[Saved data entries]
****

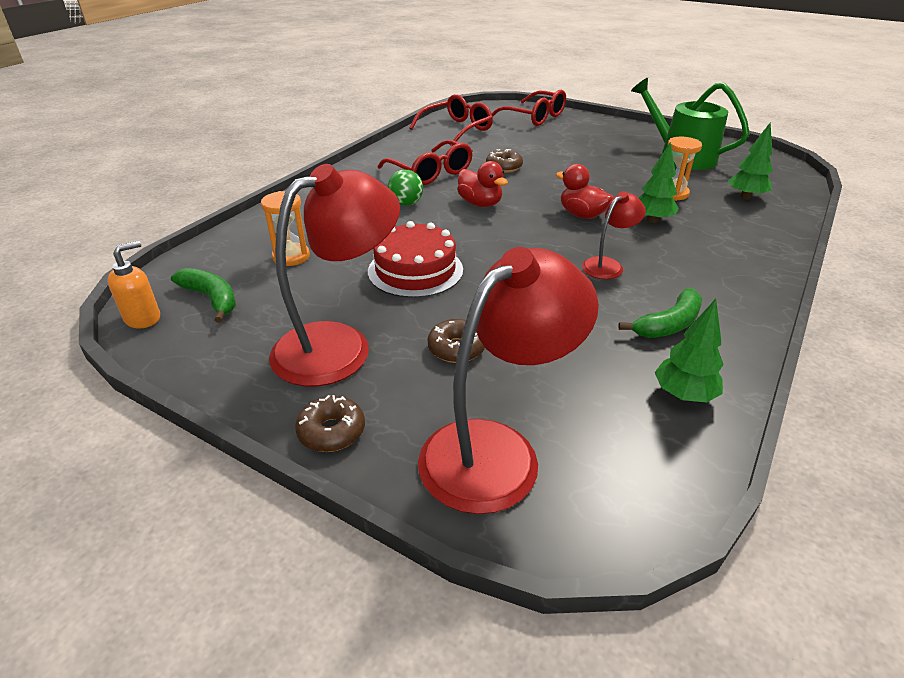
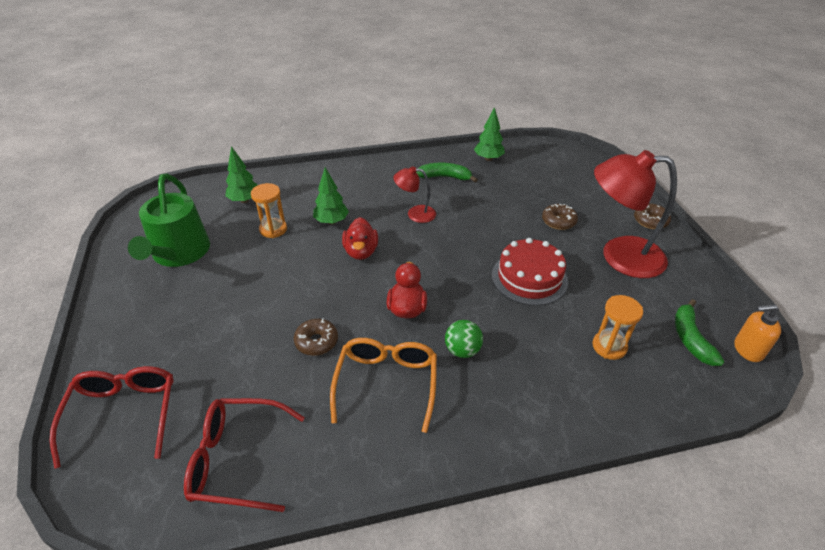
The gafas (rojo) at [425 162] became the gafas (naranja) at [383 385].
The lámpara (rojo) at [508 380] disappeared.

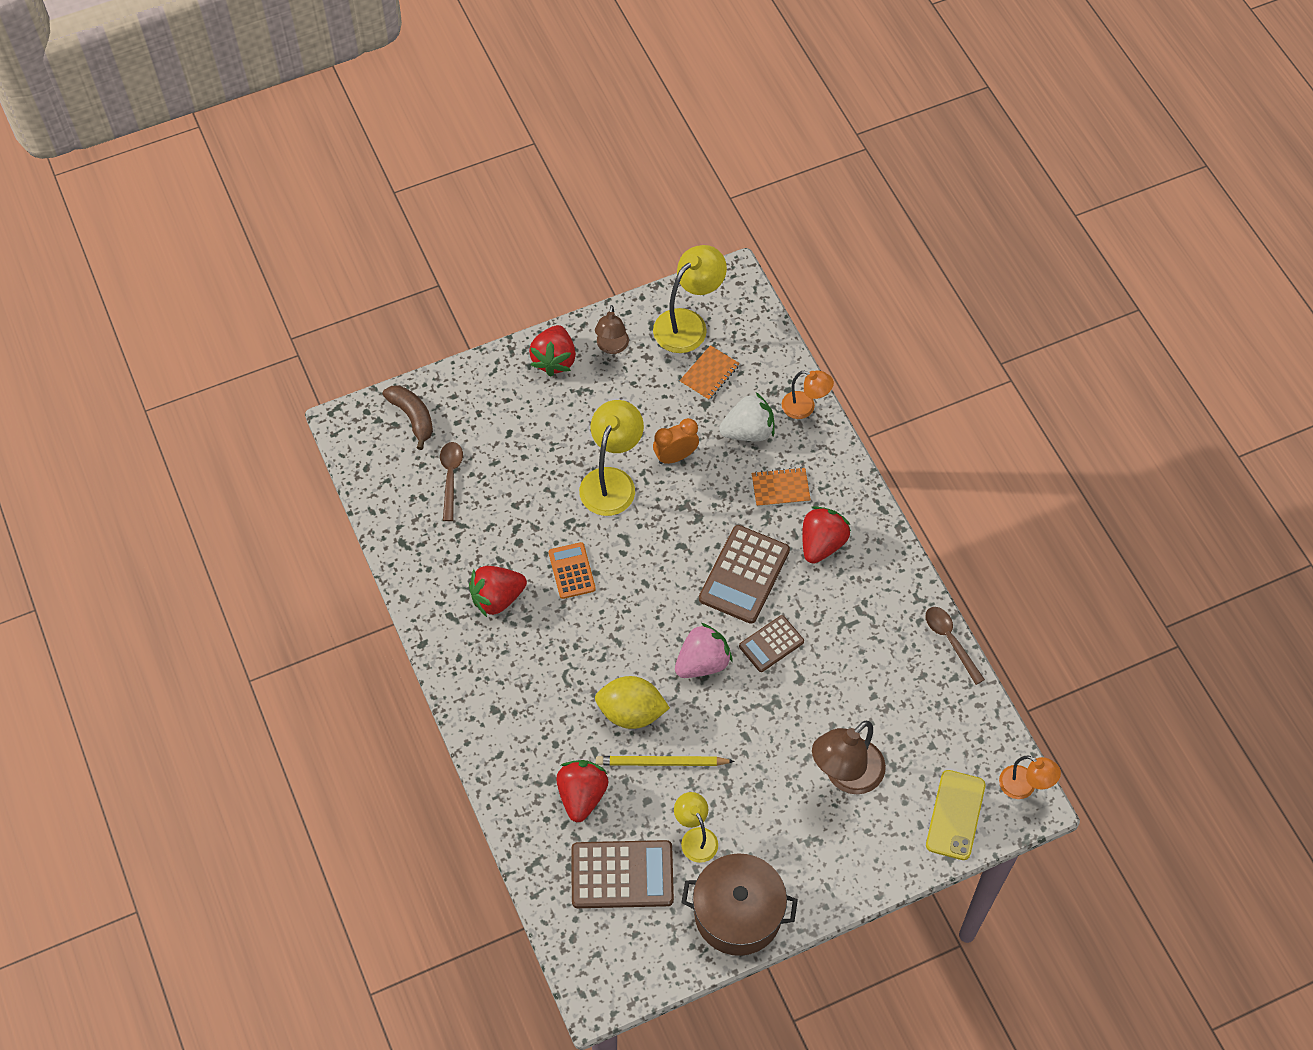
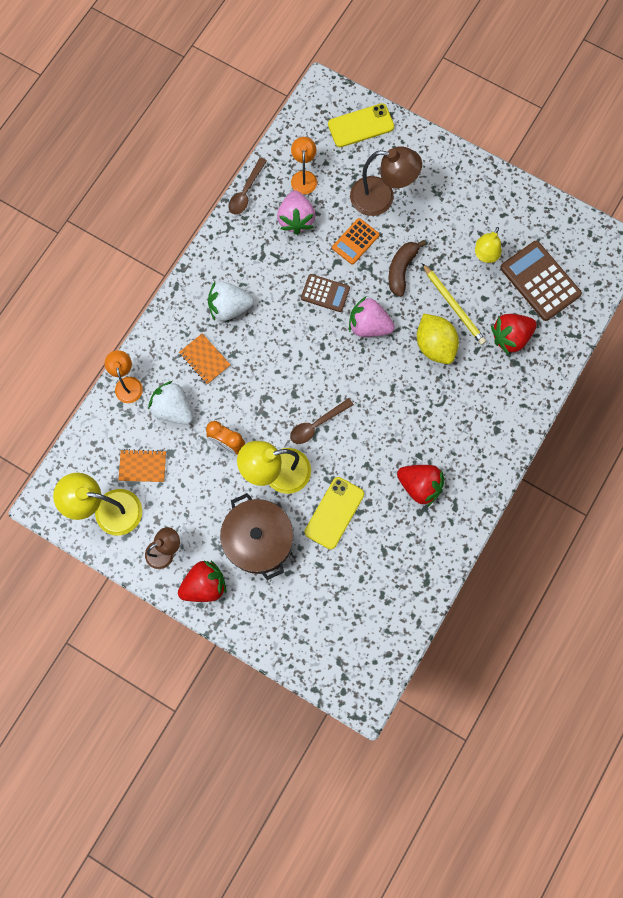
The fresa (rojo) at [826 535] became the fresa (blanco) at [231 301].
The olla (marrón) moved from [739 904] to [257 536].
The fresa (rosa) at [296 213] appeared.
The cuchara (marrón) moved from [451 481] to [322 421].
The lámpara (naranja) moved from [1030 777] to [304 165].
The móvil (amarillo) at [334 513] appeared.
The calculadora (naranja) moved from [572 570] to [355 241].
The plátano (marrón) moved from [408 417] to [407 268].
The calculadora (marrón) at [744 574] disappeared.

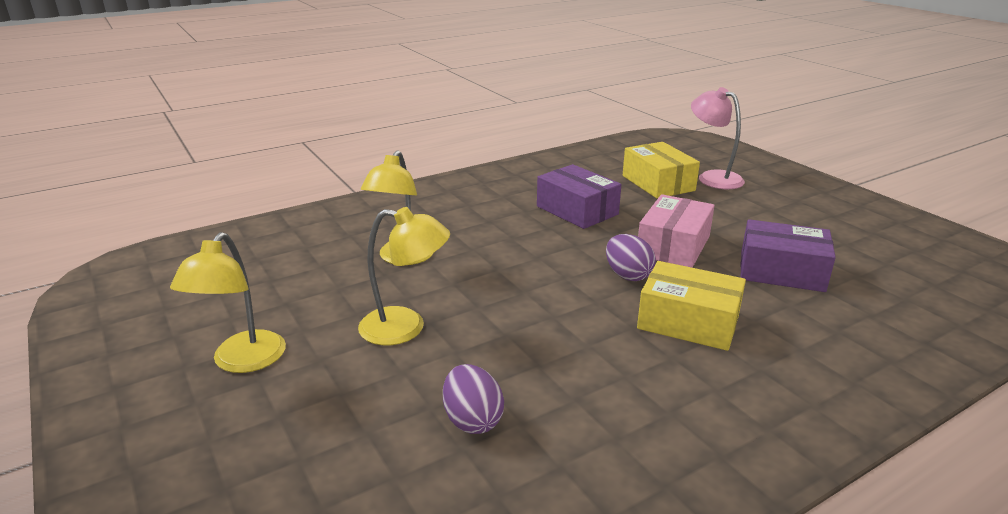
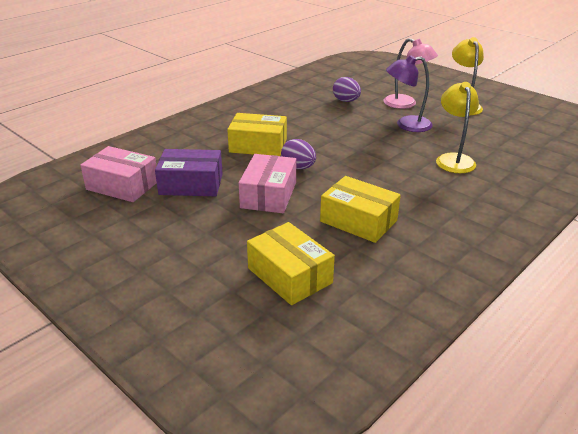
The caja (rosa) at [118 174] appeared.
The caja (morado) at [579 196] became the caja (amarillo) at [360 209].
The lámpara (rosa) moved from [718 138] to [410 73].
The lámpara (amarillo) at [404 276] became the lámpara (morado) at [409 93].

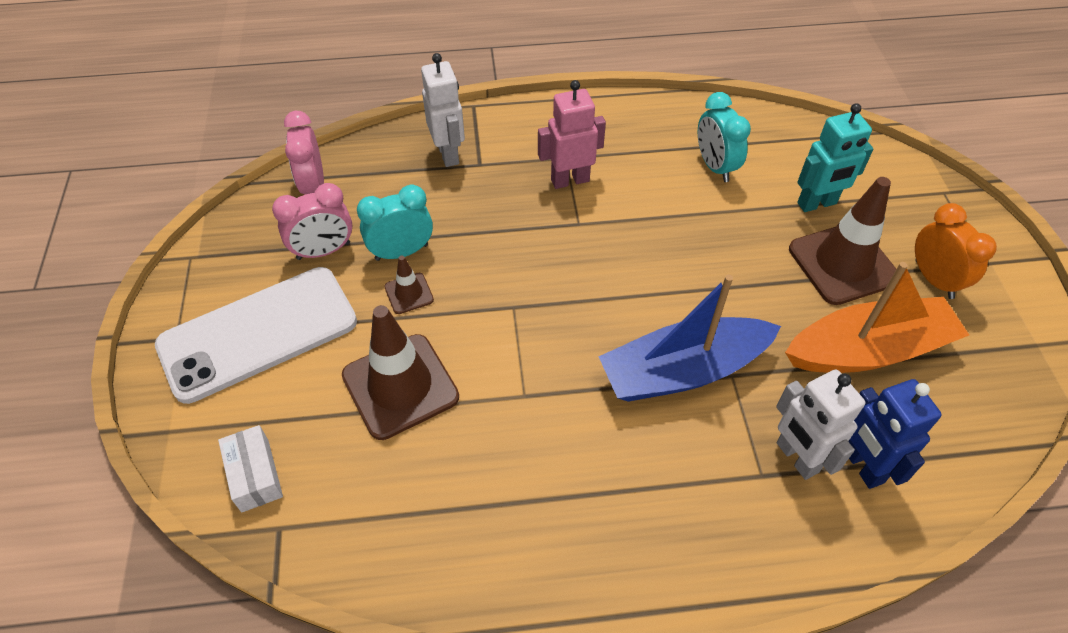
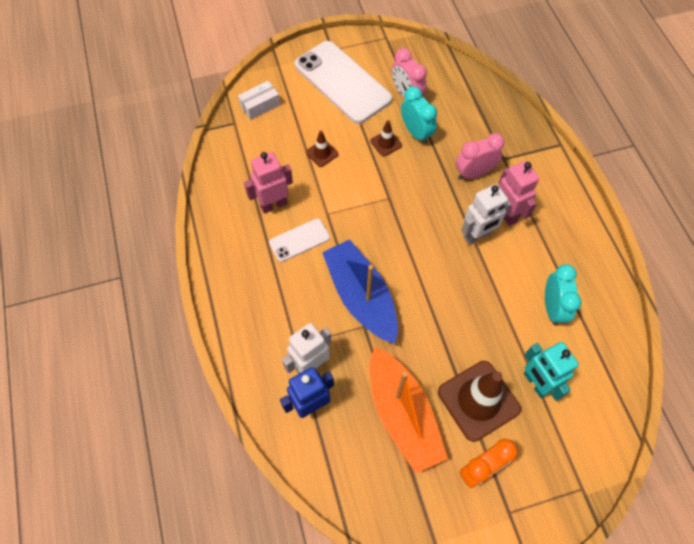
The robot (rosa) at [268 182] appeared.
The móvil (blanco) at [299 240] appeared.
The cono de tráfico (marrón) at [400 372] changed to 0.47 times the size.
The despertador (rosa) moved from [304 152] to [480 156].
The robot (blanco) moved from [443 110] to [486 214].
The despertador (turquesa) at [724 137] turned 120 degrees clockwise.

****

▶ Problem to solve
Where the data contains images, drop them and print the rest exactly.

▶ Response to the exercise
The gafas (rojo) at [425 162] became the gafas (naranja) at [383 385].
The lámpara (rojo) at [508 380] disappeared.

The fresa (rojo) at [826 535] became the fresa (blanco) at [231 301].
The olla (marrón) moved from [739 904] to [257 536].
The fresa (rosa) at [296 213] appeared.
The cuchara (marrón) moved from [451 481] to [322 421].
The lámpara (naranja) moved from [1030 777] to [304 165].
The móvil (amarillo) at [334 513] appeared.
The calculadora (naranja) moved from [572 570] to [355 241].
The plátano (marrón) moved from [408 417] to [407 268].
The calculadora (marrón) at [744 574] disappeared.

The caja (rosa) at [118 174] appeared.
The caja (morado) at [579 196] became the caja (amarillo) at [360 209].
The lámpara (rosa) moved from [718 138] to [410 73].
The lámpara (amarillo) at [404 276] became the lámpara (morado) at [409 93].

The robot (rosa) at [268 182] appeared.
The móvil (blanco) at [299 240] appeared.
The cono de tráfico (marrón) at [400 372] changed to 0.47 times the size.
The despertador (rosa) moved from [304 152] to [480 156].
The robot (blanco) moved from [443 110] to [486 214].
The despertador (turquesa) at [724 137] turned 120 degrees clockwise.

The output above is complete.